Stored data
Start of Block

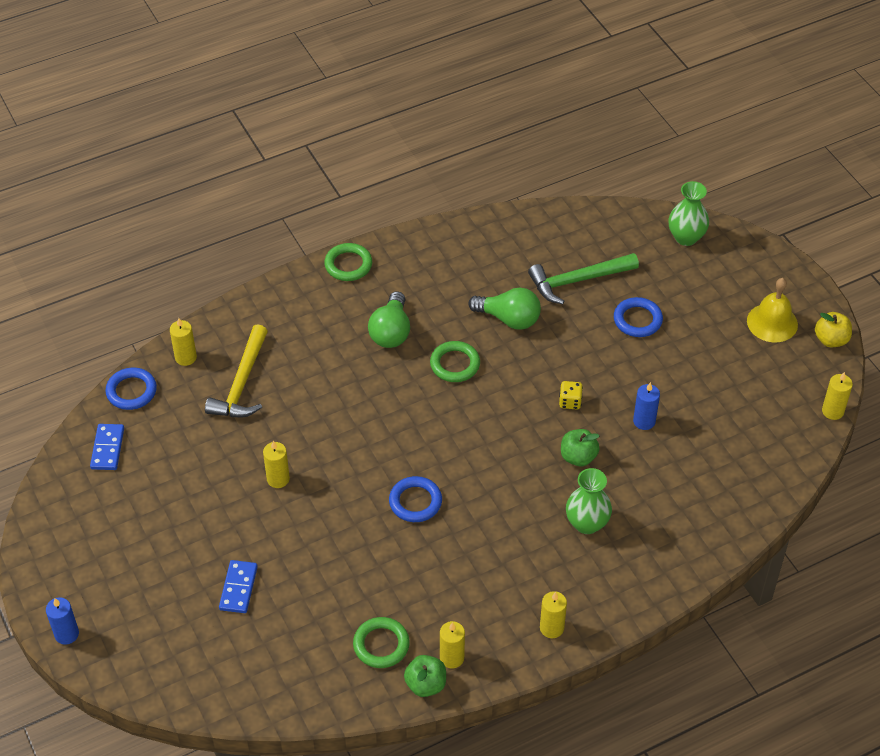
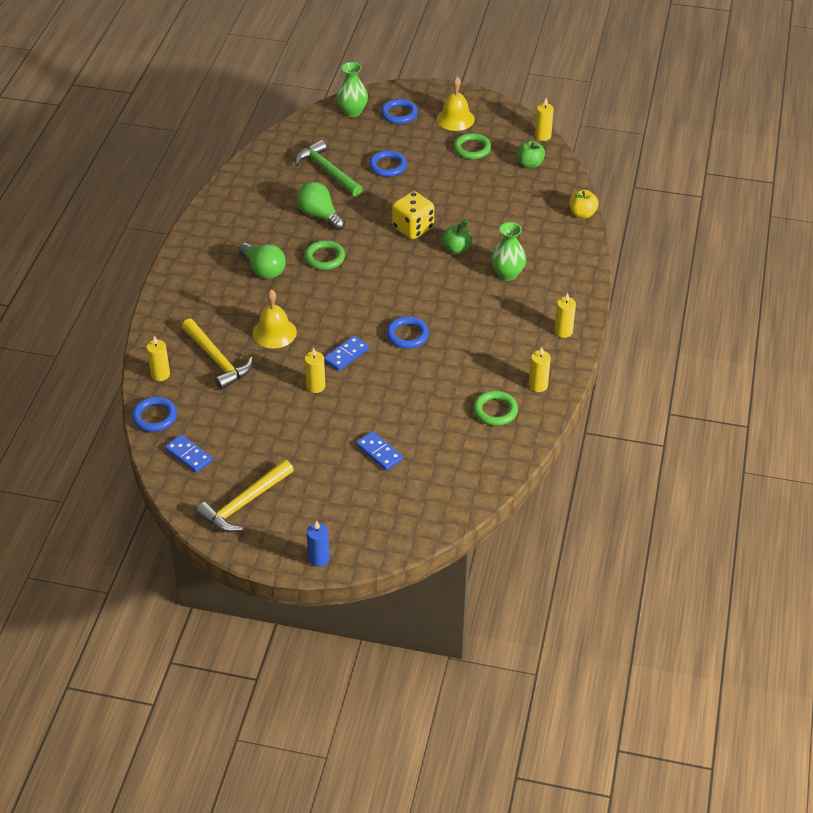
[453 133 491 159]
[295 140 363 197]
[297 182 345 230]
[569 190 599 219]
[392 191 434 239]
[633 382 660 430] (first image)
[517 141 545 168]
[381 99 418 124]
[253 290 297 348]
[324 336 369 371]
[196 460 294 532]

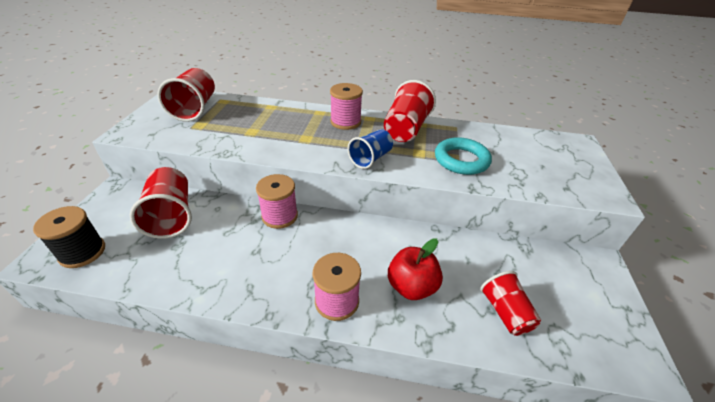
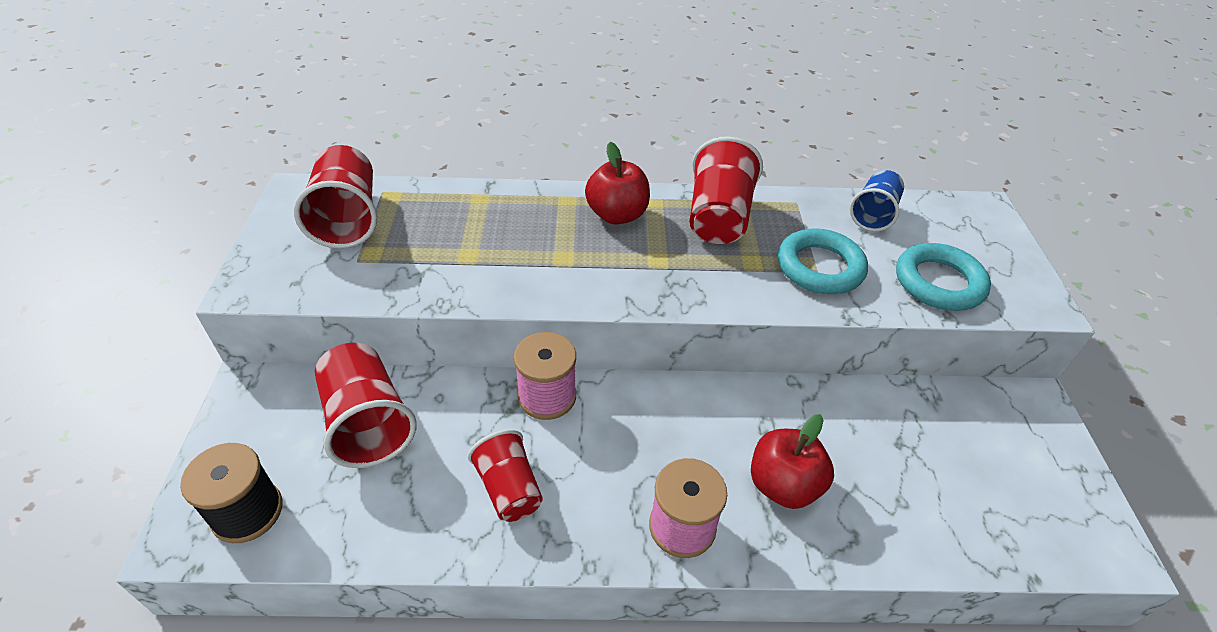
[585 142 650 225]
[850 170 904 232]
[468 429 543 522]
[896 243 991 311]

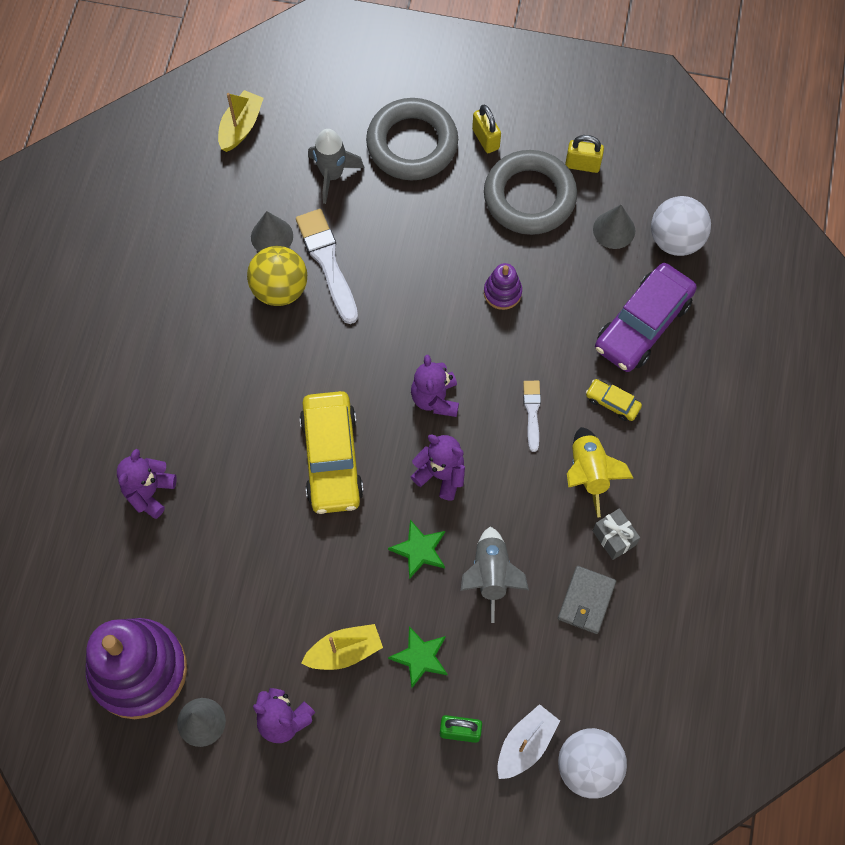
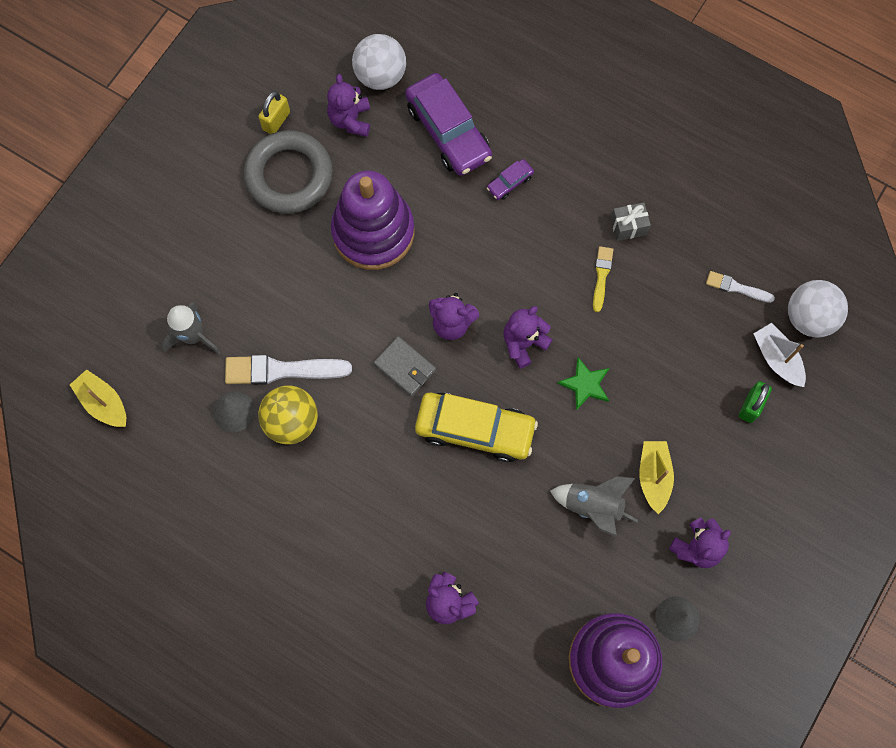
[366 98 458 180] (first image)
[472 105 501 153] (first image)
[327 74 370 137]
[331 170 414 270]
[487 159 534 200]
[706 271 775 303]
[567 427 634 518] (first image)
[550 476 638 537]
[374 336 436 397]
[388 626 448 688] (first image)
[593 246 614 312]

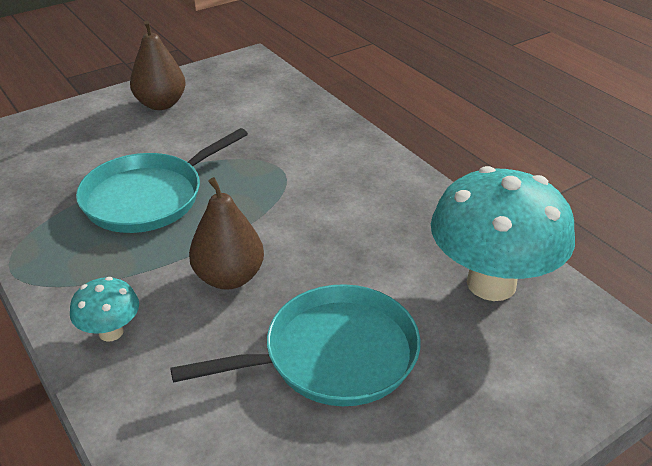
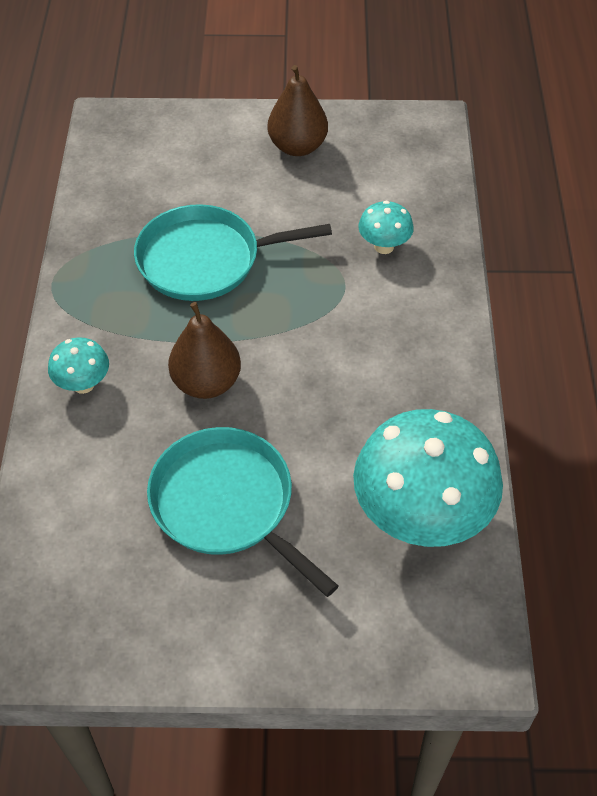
[147 427 338 597]
[358 201 414 254]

End of Block

§ TASK ITEM
If the string "first" is in a line of the entries, pick that line out.

§ SOLUTION FOR THIS EXERCISE
[633 382 660 430] (first image)
[366 98 458 180] (first image)
[472 105 501 153] (first image)
[567 427 634 518] (first image)
[388 626 448 688] (first image)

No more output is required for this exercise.